Stored items:
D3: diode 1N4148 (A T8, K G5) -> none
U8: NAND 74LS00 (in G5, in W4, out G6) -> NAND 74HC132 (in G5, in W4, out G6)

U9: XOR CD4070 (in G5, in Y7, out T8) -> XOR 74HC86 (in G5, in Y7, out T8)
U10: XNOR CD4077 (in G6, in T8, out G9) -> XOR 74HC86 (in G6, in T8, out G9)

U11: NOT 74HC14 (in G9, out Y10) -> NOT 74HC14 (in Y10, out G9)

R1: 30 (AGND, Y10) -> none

---

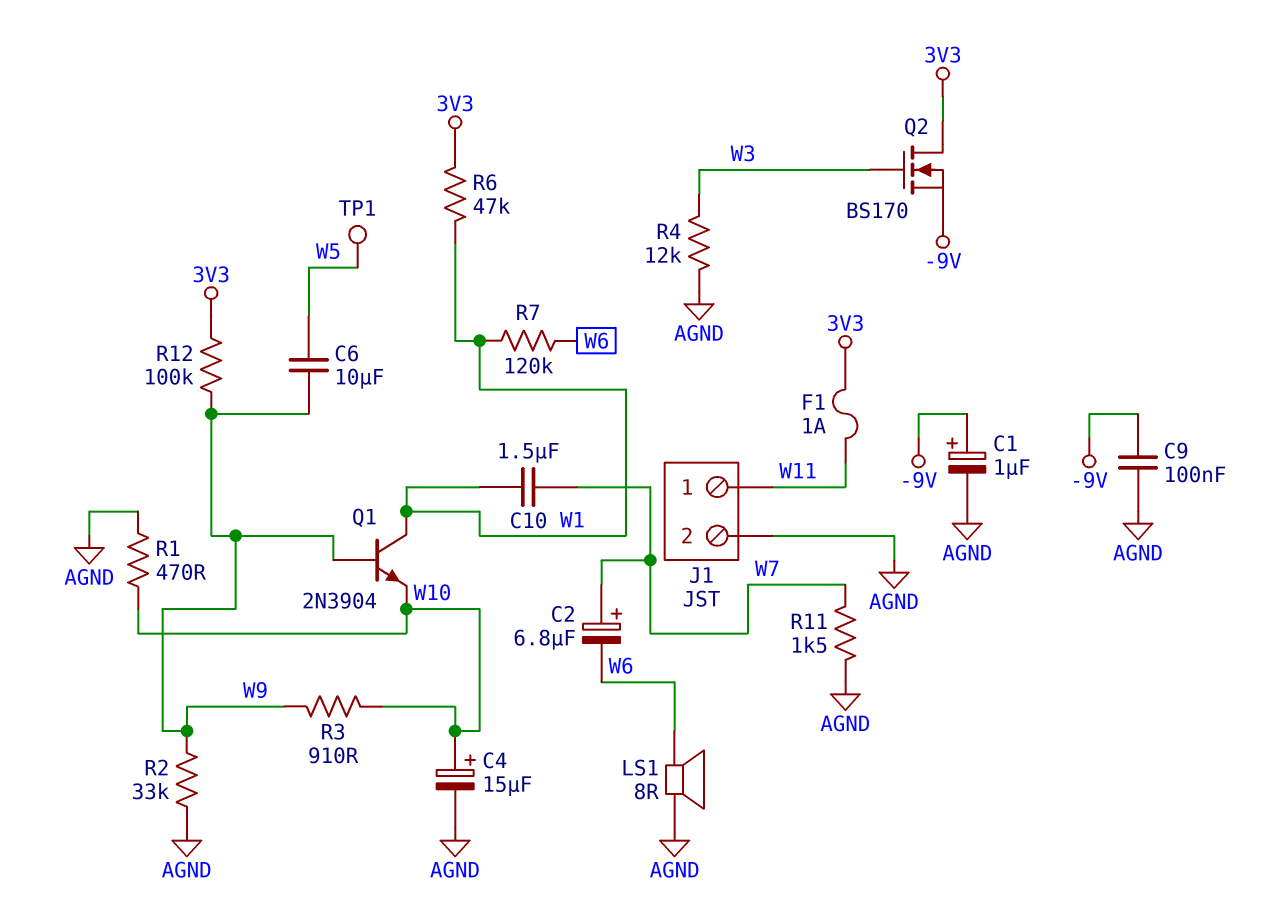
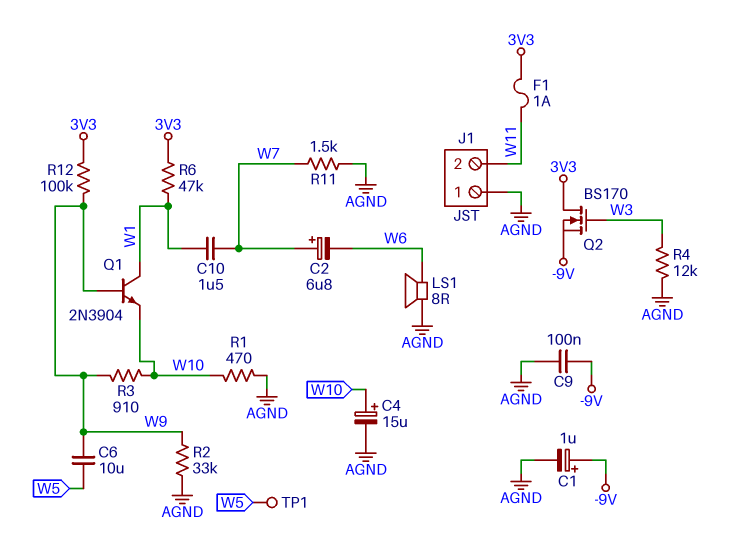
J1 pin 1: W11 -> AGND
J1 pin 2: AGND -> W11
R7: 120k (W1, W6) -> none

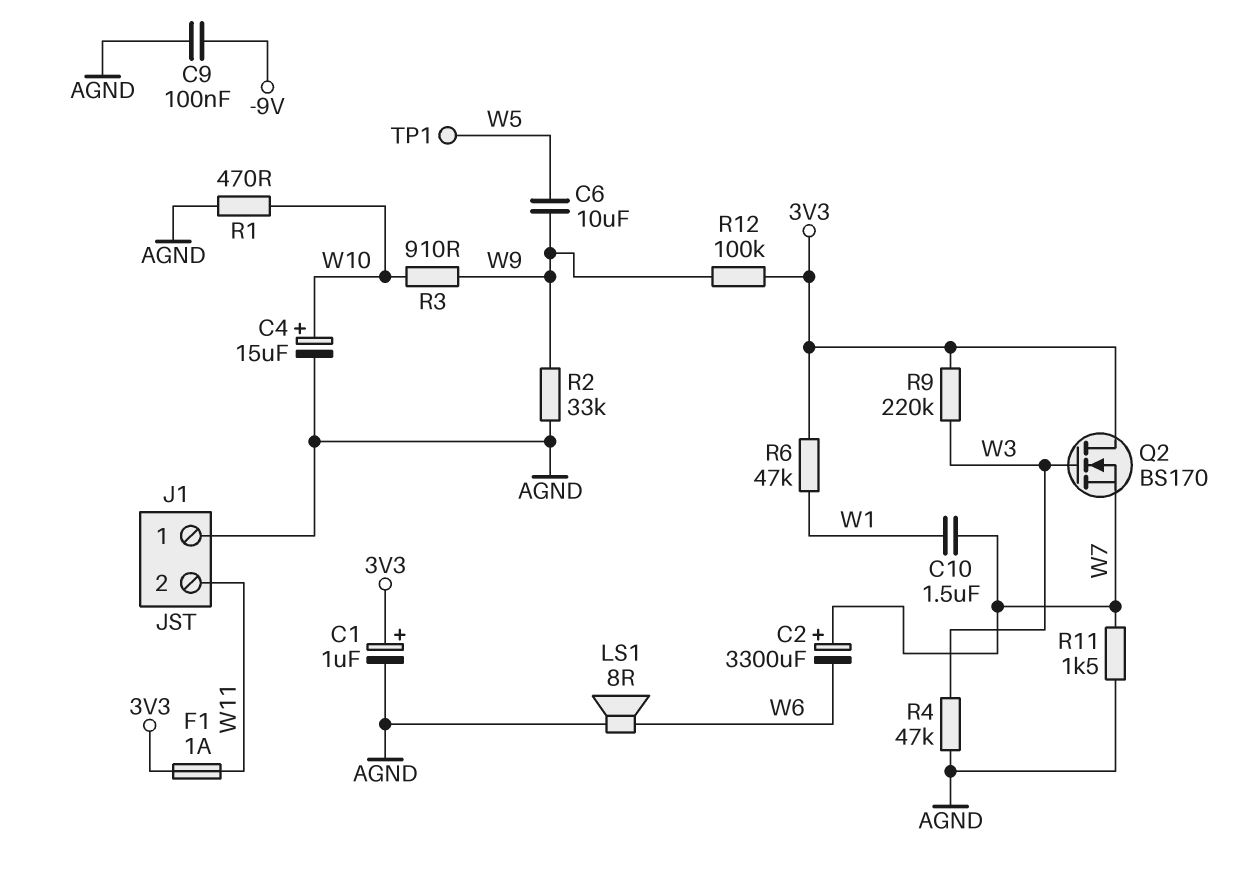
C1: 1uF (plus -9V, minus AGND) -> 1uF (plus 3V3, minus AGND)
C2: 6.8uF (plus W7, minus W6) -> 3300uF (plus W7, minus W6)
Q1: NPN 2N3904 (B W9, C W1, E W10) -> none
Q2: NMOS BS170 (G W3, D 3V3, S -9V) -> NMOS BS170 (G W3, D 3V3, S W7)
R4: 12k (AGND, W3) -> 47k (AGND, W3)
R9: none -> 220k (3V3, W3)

(About this exercise) Looking at the data above, return every line from the one with "D3: diode 1N4148 (A T8, K G5) -> none" down to the one with "R1: 30 (AGND, Y10) -> none", exactly and inclusively.

(Response to the exercise)
D3: diode 1N4148 (A T8, K G5) -> none
U8: NAND 74LS00 (in G5, in W4, out G6) -> NAND 74HC132 (in G5, in W4, out G6)

U9: XOR CD4070 (in G5, in Y7, out T8) -> XOR 74HC86 (in G5, in Y7, out T8)
U10: XNOR CD4077 (in G6, in T8, out G9) -> XOR 74HC86 (in G6, in T8, out G9)

U11: NOT 74HC14 (in G9, out Y10) -> NOT 74HC14 (in Y10, out G9)

R1: 30 (AGND, Y10) -> none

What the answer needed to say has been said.